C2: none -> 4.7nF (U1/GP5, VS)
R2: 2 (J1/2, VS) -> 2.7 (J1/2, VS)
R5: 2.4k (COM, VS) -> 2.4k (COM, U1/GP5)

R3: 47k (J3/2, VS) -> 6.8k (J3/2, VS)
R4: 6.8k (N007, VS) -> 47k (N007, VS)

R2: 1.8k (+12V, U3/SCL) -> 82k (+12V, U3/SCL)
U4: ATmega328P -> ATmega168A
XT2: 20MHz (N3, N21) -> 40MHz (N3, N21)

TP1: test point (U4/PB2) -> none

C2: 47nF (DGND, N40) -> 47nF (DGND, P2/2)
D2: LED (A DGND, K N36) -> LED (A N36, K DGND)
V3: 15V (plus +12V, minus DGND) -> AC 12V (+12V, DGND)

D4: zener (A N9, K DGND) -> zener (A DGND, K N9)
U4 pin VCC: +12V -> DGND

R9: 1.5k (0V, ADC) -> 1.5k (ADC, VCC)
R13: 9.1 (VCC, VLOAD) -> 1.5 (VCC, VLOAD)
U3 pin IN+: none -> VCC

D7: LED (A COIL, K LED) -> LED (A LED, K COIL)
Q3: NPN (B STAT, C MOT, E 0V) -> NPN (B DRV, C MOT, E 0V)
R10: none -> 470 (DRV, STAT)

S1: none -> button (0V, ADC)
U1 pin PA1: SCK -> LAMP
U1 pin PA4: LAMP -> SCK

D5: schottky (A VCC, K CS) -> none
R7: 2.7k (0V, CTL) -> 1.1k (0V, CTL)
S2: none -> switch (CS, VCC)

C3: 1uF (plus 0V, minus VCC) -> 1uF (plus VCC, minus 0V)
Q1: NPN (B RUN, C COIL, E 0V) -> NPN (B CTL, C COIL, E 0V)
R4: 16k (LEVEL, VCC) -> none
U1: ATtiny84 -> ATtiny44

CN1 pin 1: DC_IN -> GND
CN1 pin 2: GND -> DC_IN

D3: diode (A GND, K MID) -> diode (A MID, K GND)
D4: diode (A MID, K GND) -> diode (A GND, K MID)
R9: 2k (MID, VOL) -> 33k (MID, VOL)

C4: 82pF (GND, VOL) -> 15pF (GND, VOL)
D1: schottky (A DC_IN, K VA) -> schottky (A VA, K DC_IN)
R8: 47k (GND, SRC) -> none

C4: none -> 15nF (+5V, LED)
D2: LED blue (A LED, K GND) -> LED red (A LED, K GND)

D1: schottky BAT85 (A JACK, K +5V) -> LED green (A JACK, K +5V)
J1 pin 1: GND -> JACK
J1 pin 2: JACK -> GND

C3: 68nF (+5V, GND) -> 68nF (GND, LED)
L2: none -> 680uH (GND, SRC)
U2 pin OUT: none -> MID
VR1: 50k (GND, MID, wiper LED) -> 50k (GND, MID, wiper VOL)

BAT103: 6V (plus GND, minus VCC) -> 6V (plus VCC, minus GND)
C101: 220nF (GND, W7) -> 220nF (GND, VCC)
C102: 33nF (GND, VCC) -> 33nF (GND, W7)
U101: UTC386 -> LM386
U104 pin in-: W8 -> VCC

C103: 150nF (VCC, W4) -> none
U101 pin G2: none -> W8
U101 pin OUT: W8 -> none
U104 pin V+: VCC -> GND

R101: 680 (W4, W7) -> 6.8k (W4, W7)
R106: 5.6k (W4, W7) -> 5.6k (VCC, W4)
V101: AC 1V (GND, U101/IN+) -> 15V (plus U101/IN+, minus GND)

__________________________________________________

Starting at the line above that contains "V3: 15V (plus", write out each line exactly until the line that contains "CN1 pin 2: GND -> DC_IN" has been written, and stop there.

Problem solution:
V3: 15V (plus +12V, minus DGND) -> AC 12V (+12V, DGND)

D4: zener (A N9, K DGND) -> zener (A DGND, K N9)
U4 pin VCC: +12V -> DGND

R9: 1.5k (0V, ADC) -> 1.5k (ADC, VCC)
R13: 9.1 (VCC, VLOAD) -> 1.5 (VCC, VLOAD)
U3 pin IN+: none -> VCC

D7: LED (A COIL, K LED) -> LED (A LED, K COIL)
Q3: NPN (B STAT, C MOT, E 0V) -> NPN (B DRV, C MOT, E 0V)
R10: none -> 470 (DRV, STAT)

S1: none -> button (0V, ADC)
U1 pin PA1: SCK -> LAMP
U1 pin PA4: LAMP -> SCK

D5: schottky (A VCC, K CS) -> none
R7: 2.7k (0V, CTL) -> 1.1k (0V, CTL)
S2: none -> switch (CS, VCC)

C3: 1uF (plus 0V, minus VCC) -> 1uF (plus VCC, minus 0V)
Q1: NPN (B RUN, C COIL, E 0V) -> NPN (B CTL, C COIL, E 0V)
R4: 16k (LEVEL, VCC) -> none
U1: ATtiny84 -> ATtiny44

CN1 pin 1: DC_IN -> GND
CN1 pin 2: GND -> DC_IN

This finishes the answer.